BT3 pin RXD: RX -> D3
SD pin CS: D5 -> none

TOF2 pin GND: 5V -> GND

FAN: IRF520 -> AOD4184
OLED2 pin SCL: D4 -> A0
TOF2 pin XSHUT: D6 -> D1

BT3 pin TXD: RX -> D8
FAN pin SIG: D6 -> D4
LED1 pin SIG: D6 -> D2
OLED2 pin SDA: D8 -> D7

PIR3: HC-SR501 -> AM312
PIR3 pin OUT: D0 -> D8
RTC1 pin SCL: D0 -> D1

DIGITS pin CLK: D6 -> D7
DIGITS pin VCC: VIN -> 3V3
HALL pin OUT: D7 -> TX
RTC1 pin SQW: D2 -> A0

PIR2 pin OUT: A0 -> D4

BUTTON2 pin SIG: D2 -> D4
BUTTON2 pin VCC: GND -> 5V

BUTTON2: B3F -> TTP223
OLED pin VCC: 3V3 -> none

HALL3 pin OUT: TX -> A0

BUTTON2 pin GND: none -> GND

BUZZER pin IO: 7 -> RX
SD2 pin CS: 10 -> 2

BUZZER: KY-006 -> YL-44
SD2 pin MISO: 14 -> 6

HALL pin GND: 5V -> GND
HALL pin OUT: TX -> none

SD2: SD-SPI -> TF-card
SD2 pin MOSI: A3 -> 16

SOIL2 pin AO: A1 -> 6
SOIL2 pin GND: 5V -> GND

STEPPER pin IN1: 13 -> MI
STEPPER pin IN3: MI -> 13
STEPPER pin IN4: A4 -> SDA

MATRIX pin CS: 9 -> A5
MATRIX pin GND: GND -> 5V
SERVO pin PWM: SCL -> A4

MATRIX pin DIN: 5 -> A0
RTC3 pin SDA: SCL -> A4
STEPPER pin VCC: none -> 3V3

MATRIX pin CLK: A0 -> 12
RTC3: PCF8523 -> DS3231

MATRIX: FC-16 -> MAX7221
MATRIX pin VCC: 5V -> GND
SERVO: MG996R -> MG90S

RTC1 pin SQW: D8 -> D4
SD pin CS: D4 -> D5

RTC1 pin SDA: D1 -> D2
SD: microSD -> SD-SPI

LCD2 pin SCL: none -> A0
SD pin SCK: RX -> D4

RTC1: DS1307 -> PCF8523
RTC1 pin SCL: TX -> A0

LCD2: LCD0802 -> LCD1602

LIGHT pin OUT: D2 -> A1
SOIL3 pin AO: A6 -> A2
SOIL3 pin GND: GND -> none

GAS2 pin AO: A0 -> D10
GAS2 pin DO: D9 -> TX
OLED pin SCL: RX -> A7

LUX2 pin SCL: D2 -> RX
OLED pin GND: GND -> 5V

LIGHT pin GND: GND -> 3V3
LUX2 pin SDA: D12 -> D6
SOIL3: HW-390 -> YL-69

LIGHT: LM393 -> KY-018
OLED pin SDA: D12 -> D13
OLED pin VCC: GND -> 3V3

==============================

Task prompt = Look above for the line holding "PIR2 pin OUT: A0 -> D4", then set down exactly that line and every line after it up to and including the line holding "MATRIX pin GND: GND -> 5V", with nothing else.

Completed exercise =
PIR2 pin OUT: A0 -> D4

BUTTON2 pin SIG: D2 -> D4
BUTTON2 pin VCC: GND -> 5V

BUTTON2: B3F -> TTP223
OLED pin VCC: 3V3 -> none

HALL3 pin OUT: TX -> A0

BUTTON2 pin GND: none -> GND

BUZZER pin IO: 7 -> RX
SD2 pin CS: 10 -> 2

BUZZER: KY-006 -> YL-44
SD2 pin MISO: 14 -> 6

HALL pin GND: 5V -> GND
HALL pin OUT: TX -> none

SD2: SD-SPI -> TF-card
SD2 pin MOSI: A3 -> 16

SOIL2 pin AO: A1 -> 6
SOIL2 pin GND: 5V -> GND

STEPPER pin IN1: 13 -> MI
STEPPER pin IN3: MI -> 13
STEPPER pin IN4: A4 -> SDA

MATRIX pin CS: 9 -> A5
MATRIX pin GND: GND -> 5V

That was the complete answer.